### PROVIDED RECORDS:
====
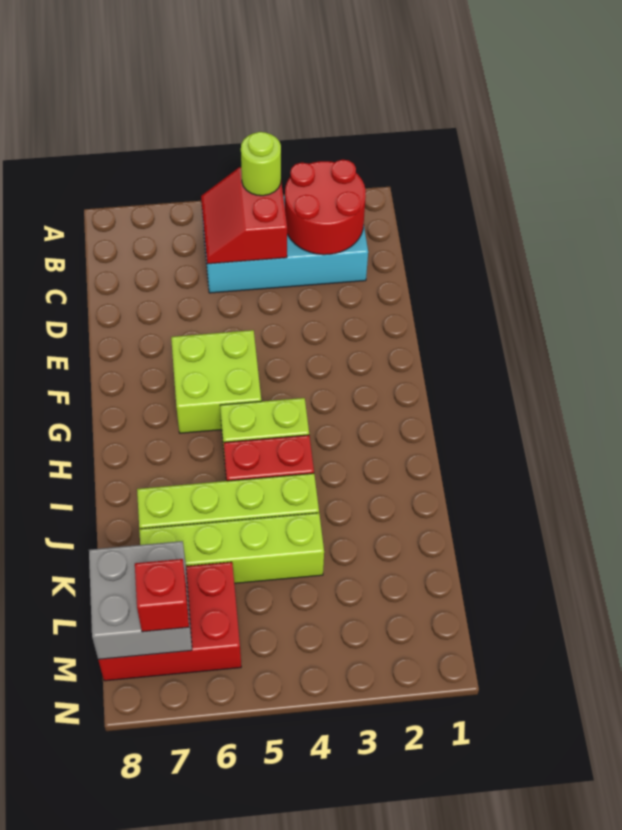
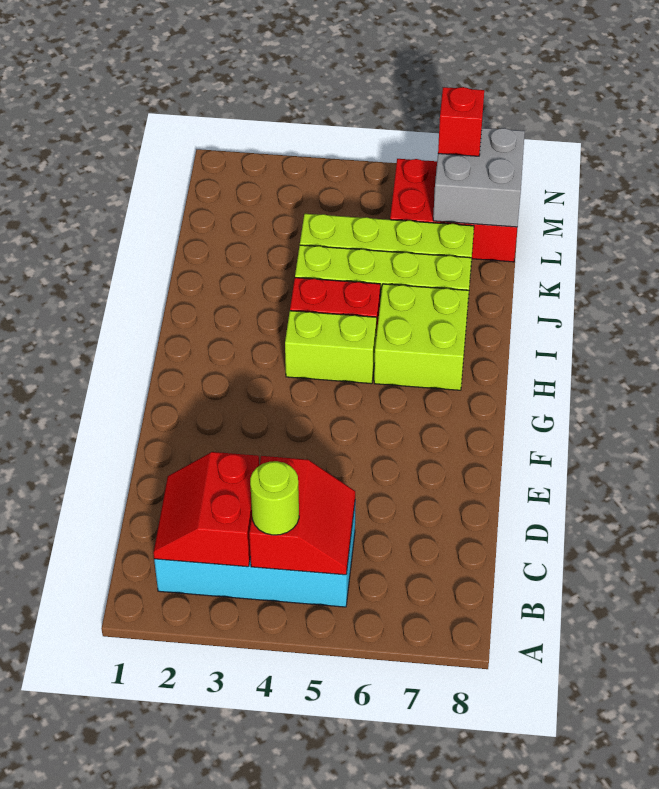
red 2x2 round brick [285,160,366,255] -> red 2x2 slope [153,452,260,567]
lime 2x2 brick [171,330,261,433] -> lime 2x2 brick moved to [374,284,469,390]

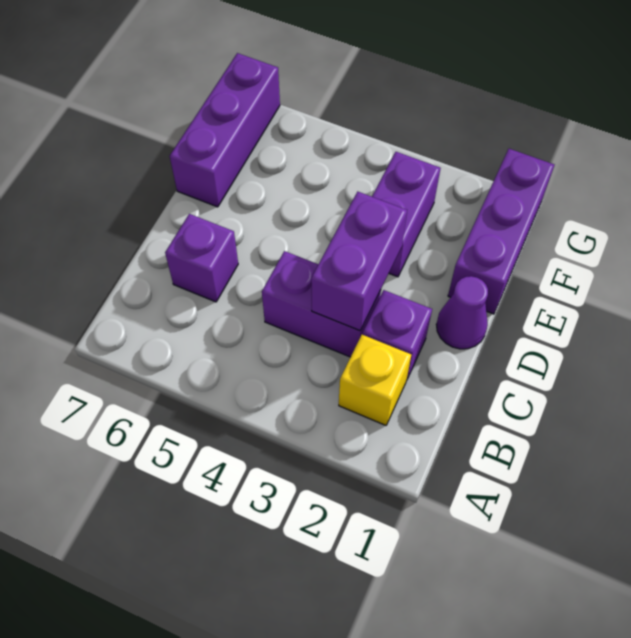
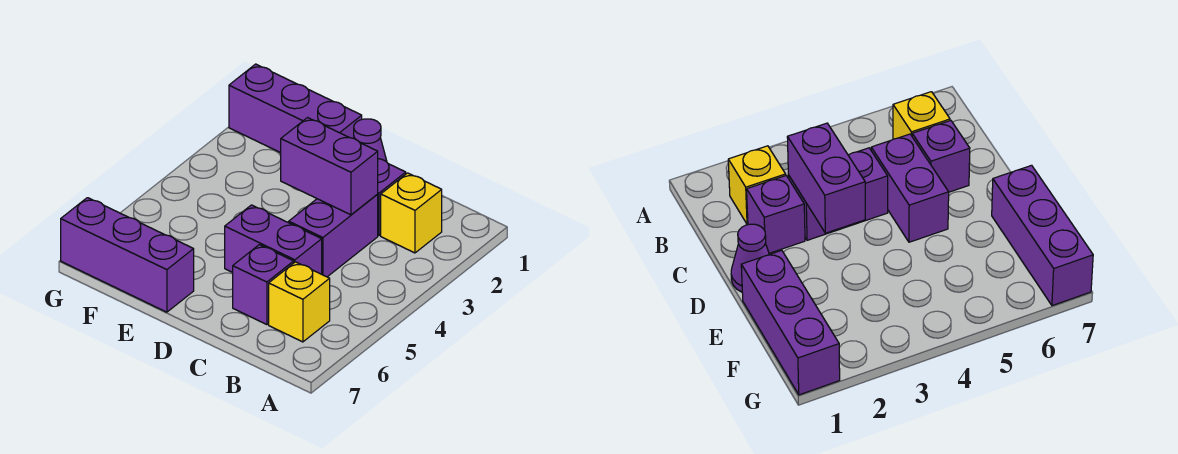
none -> yellow 1x1 brick [269,262,330,342]
purple 1x2 brick [372,152,441,277] -> purple 1x2 brick moved to [225,205,322,274]

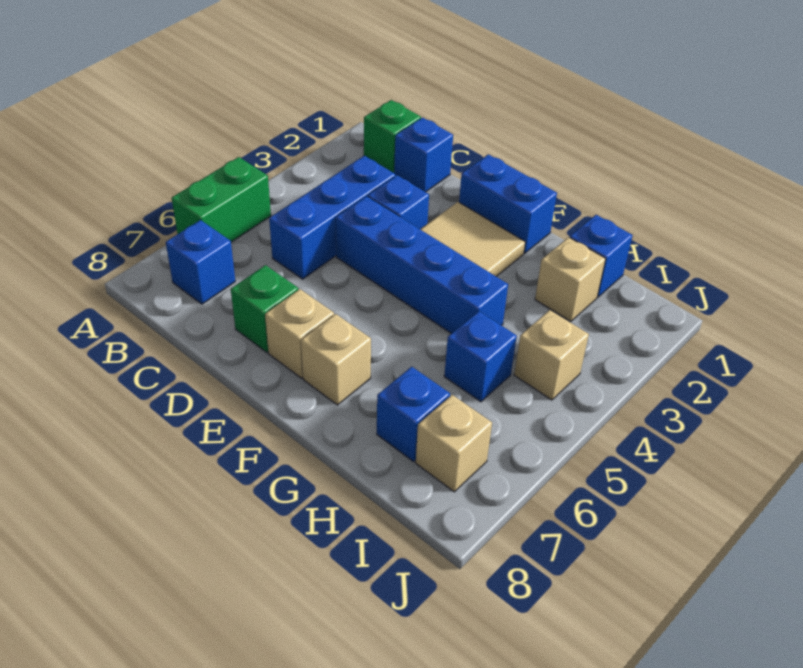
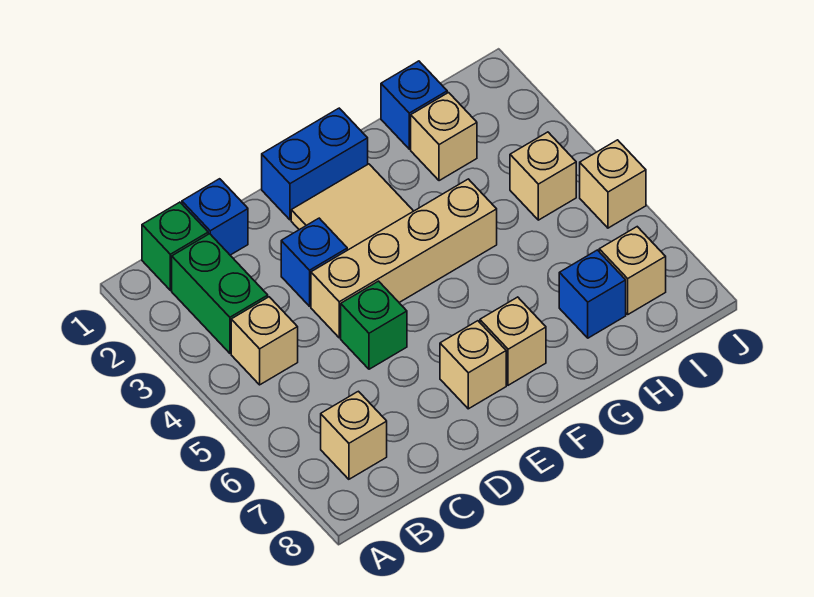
green 1x2 brick [172,157,271,242] -> green 1x2 brick moved to [172,234,268,353]
none -> tan 1x1 brick [231,297,298,385]
blue 1x1 brick [166,220,235,304] -> tan 1x1 brick [321,391,387,479]
blue 1x3 brick [269,156,395,279] -> none
blue 1x4 brick [336,196,508,334] -> tan 1x4 brick [311,179,497,338]
green 1x1 brick [231,265,298,353] -> green 1x1 brick moved to [341,281,407,369]
blue 1x1 brick [444,311,517,402] -> none
none -> tan 1x1 brick [580,140,646,228]

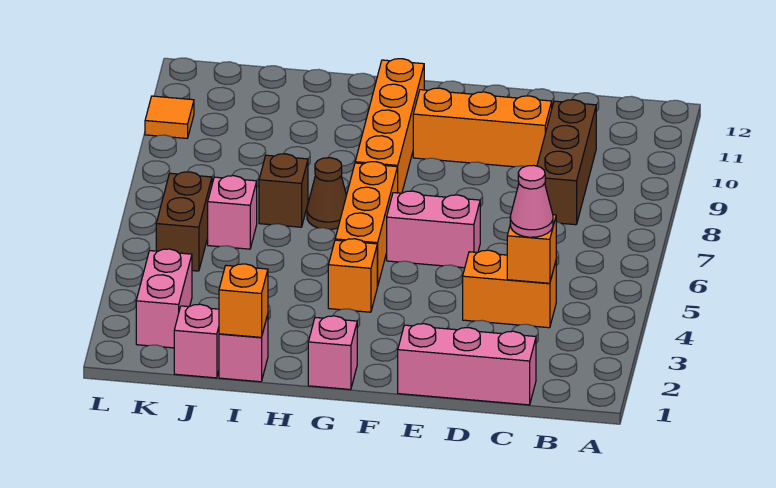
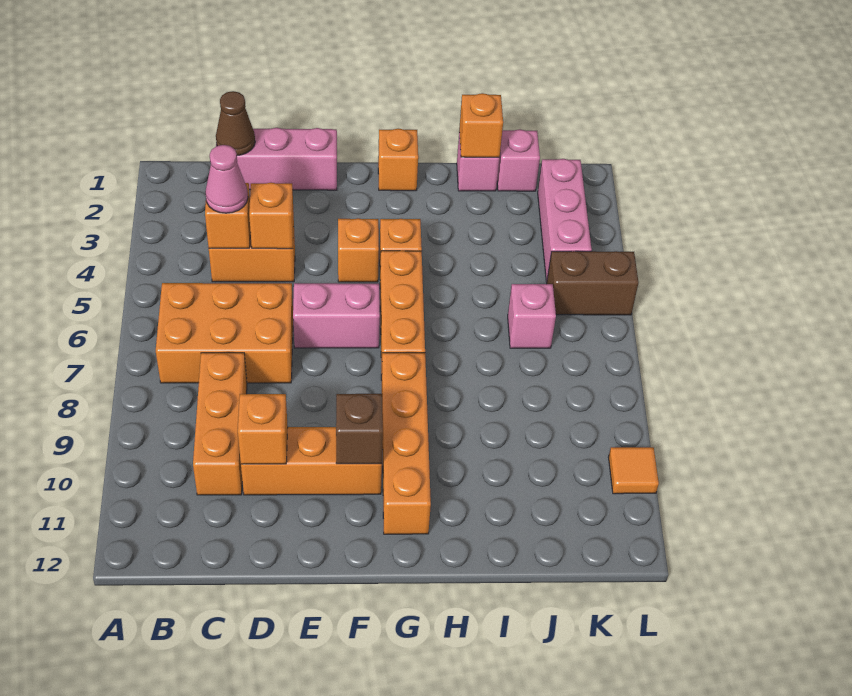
none -> orange 2x3 brick [156,283,293,383]
brown 1x3 brick [537,100,596,225] -> orange 1x3 brick [193,353,247,495]
none -> orange 1x1 brick [249,183,294,249]
none -> orange 1x1 brick [238,394,288,464]
none -> orange 1x1 brick [338,218,379,282]
pink 1x1 brick [308,316,357,389] -> orange 1x1 brick [378,129,418,191]
brown 1x1 cone [307,158,346,229] -> brown 1x1 cone moved to [216,91,255,155]
brown 1x1 brick [259,154,308,227] -> brown 1x1 brick moved to [336,394,383,464]
pink 1x2 brick [136,249,192,348] -> pink 1x3 brick [538,159,592,282]
brown 1x2 brick [156,172,212,271] -> brown 1x2 brick turned to [547,251,639,315]

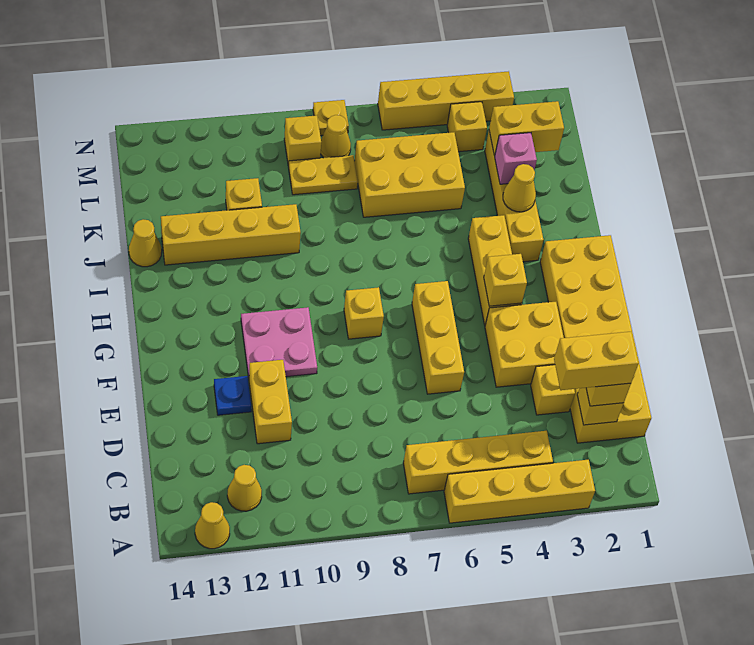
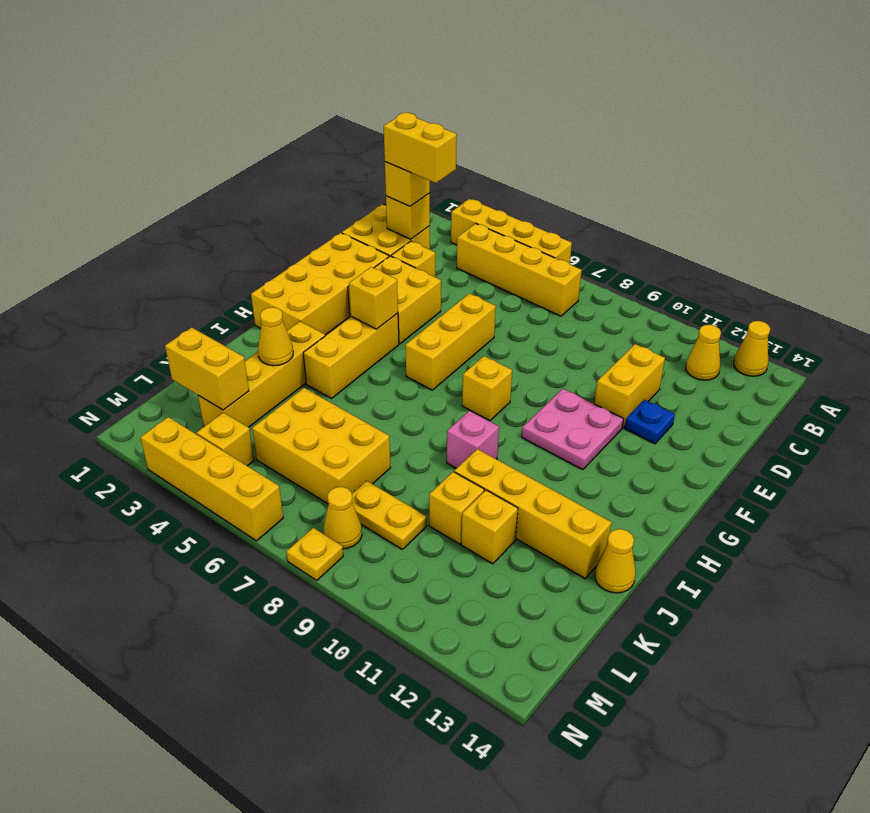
pink 1x1 brick [495,133,537,184] -> pink 1x1 brick moved to [447,411,499,468]
yellow 1x1 brick [284,115,321,166] -> yellow 1x1 brick moved to [429,472,484,544]

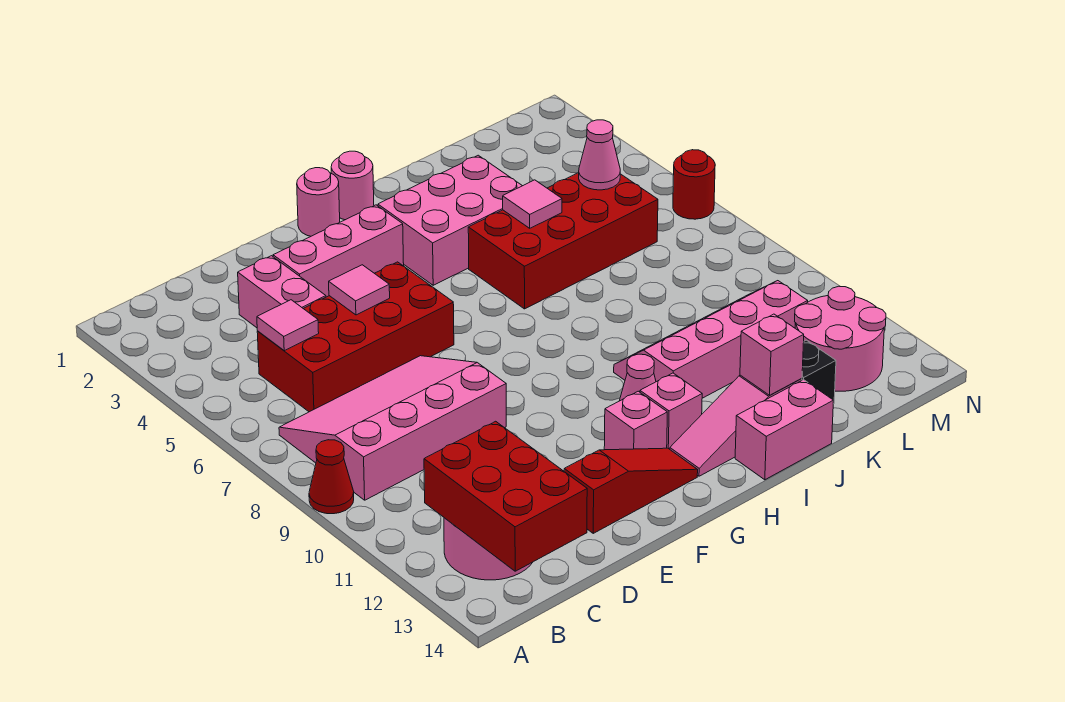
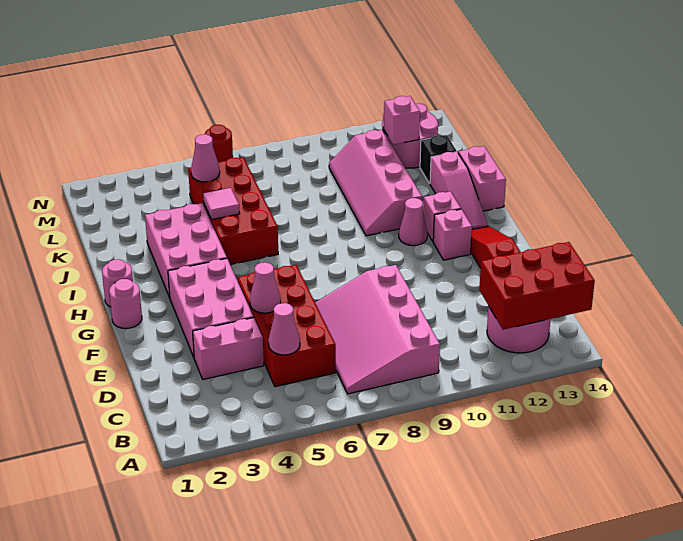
red 1x1 cone [309,440,354,514] -> none
pink 1x1 tile [257,300,319,351] -> pink 1x1 cone [268,303,300,355]
pink 1x3 brick [273,205,404,297] -> pink 2x3 brick [168,259,254,357]
pink 1x1 tile [329,265,390,315] -> pink 1x1 cone [250,262,281,313]
pink 1x1 brick [740,314,804,395] -> pink 1x1 brick moved to [384,96,420,145]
====
The required output is the line containing "pink 1x1 tile [329,265,390,315]" through the last line of the records above, each copied exactly and nothing more.

### SOLUTION:
pink 1x1 tile [329,265,390,315] -> pink 1x1 cone [250,262,281,313]
pink 1x1 brick [740,314,804,395] -> pink 1x1 brick moved to [384,96,420,145]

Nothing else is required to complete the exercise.